Segment Start: Listed entries
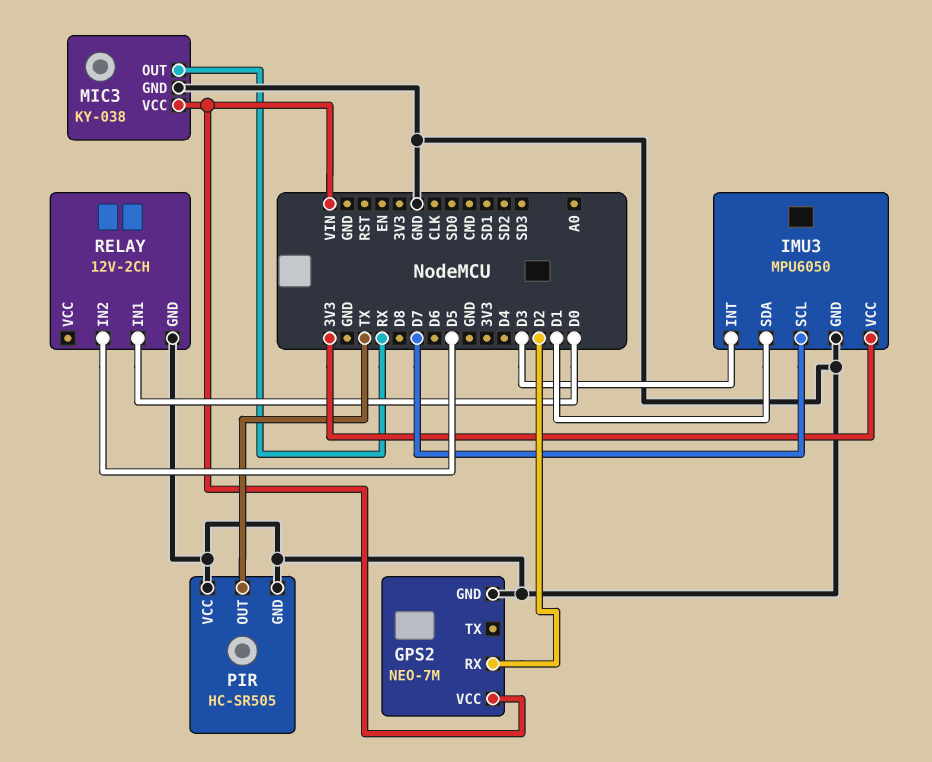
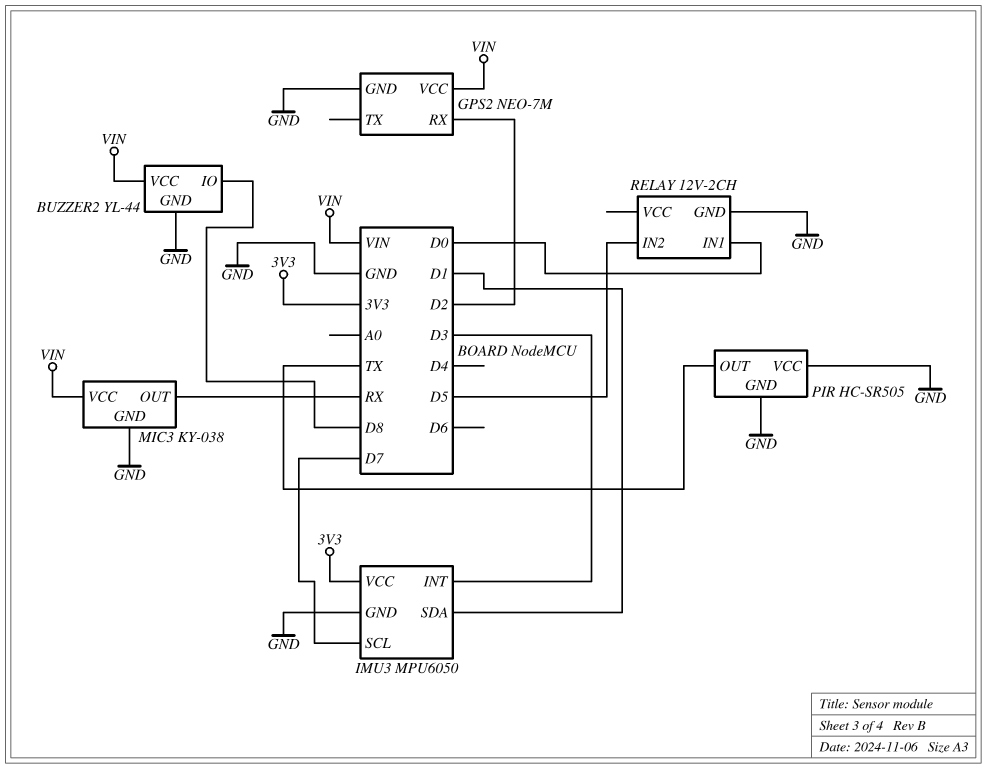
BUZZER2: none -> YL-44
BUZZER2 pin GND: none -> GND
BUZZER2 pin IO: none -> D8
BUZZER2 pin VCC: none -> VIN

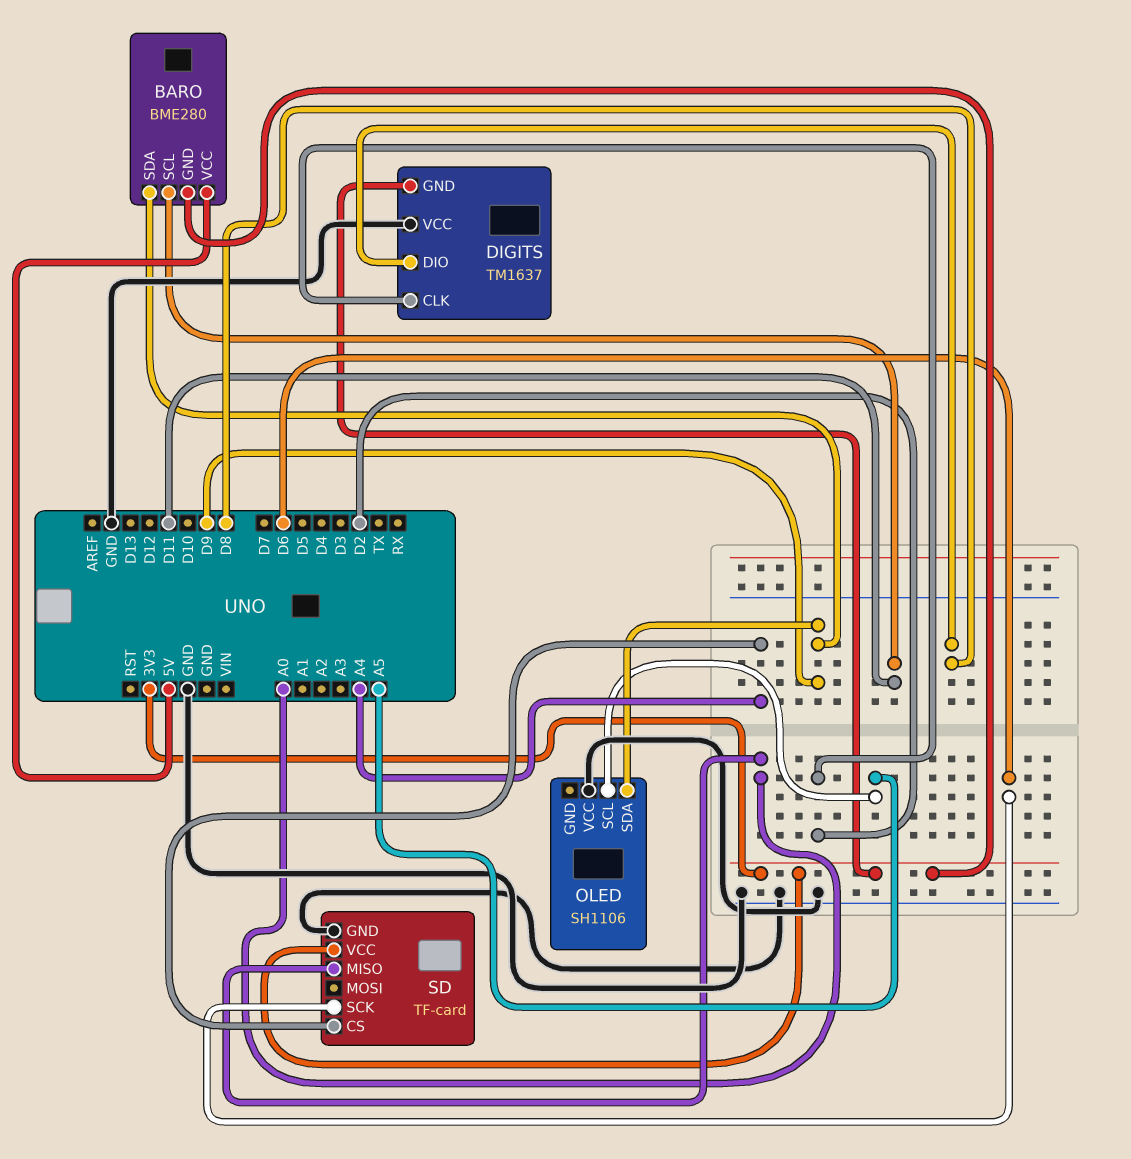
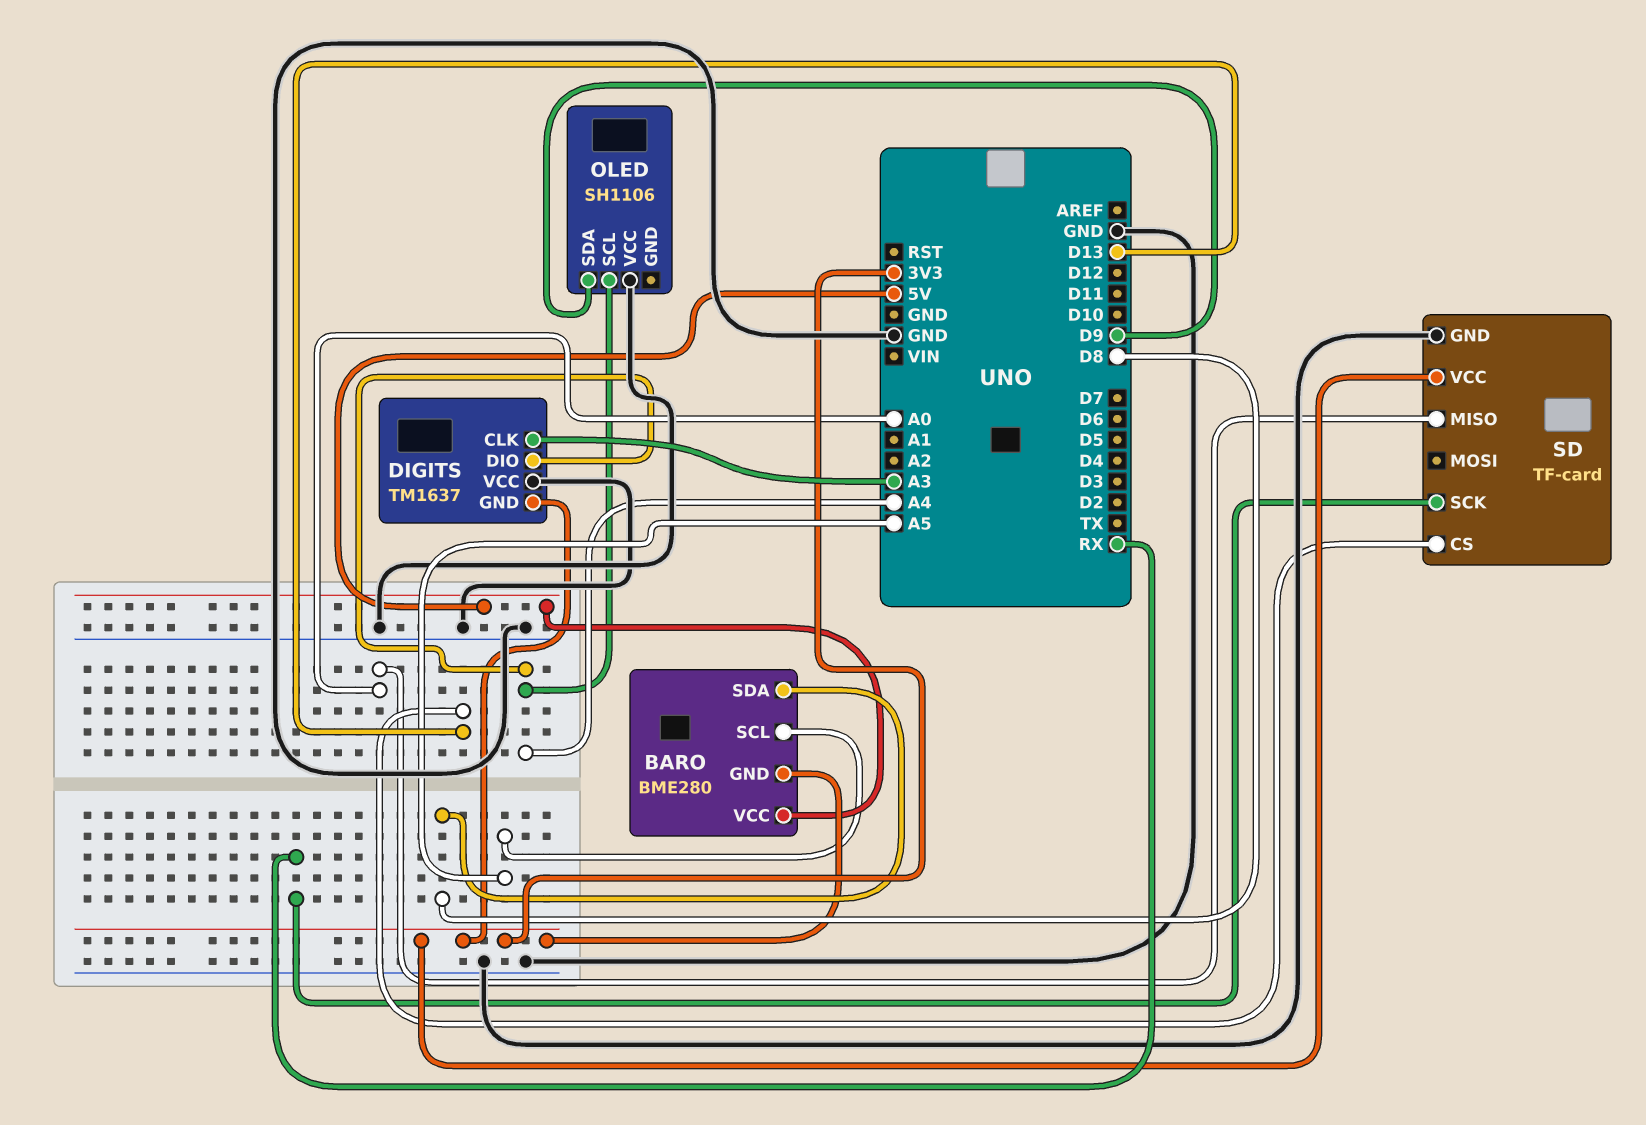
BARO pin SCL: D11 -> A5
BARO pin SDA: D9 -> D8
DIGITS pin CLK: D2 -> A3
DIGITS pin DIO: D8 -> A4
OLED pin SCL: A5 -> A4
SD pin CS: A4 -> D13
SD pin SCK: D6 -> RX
Segment End: Listed entries
# Work to be completed
Leaving all pictures aside, quote each record exactly.

# Written answer
BUZZER2: none -> YL-44
BUZZER2 pin GND: none -> GND
BUZZER2 pin IO: none -> D8
BUZZER2 pin VCC: none -> VIN

BARO pin SCL: D11 -> A5
BARO pin SDA: D9 -> D8
DIGITS pin CLK: D2 -> A3
DIGITS pin DIO: D8 -> A4
OLED pin SCL: A5 -> A4
SD pin CS: A4 -> D13
SD pin SCK: D6 -> RX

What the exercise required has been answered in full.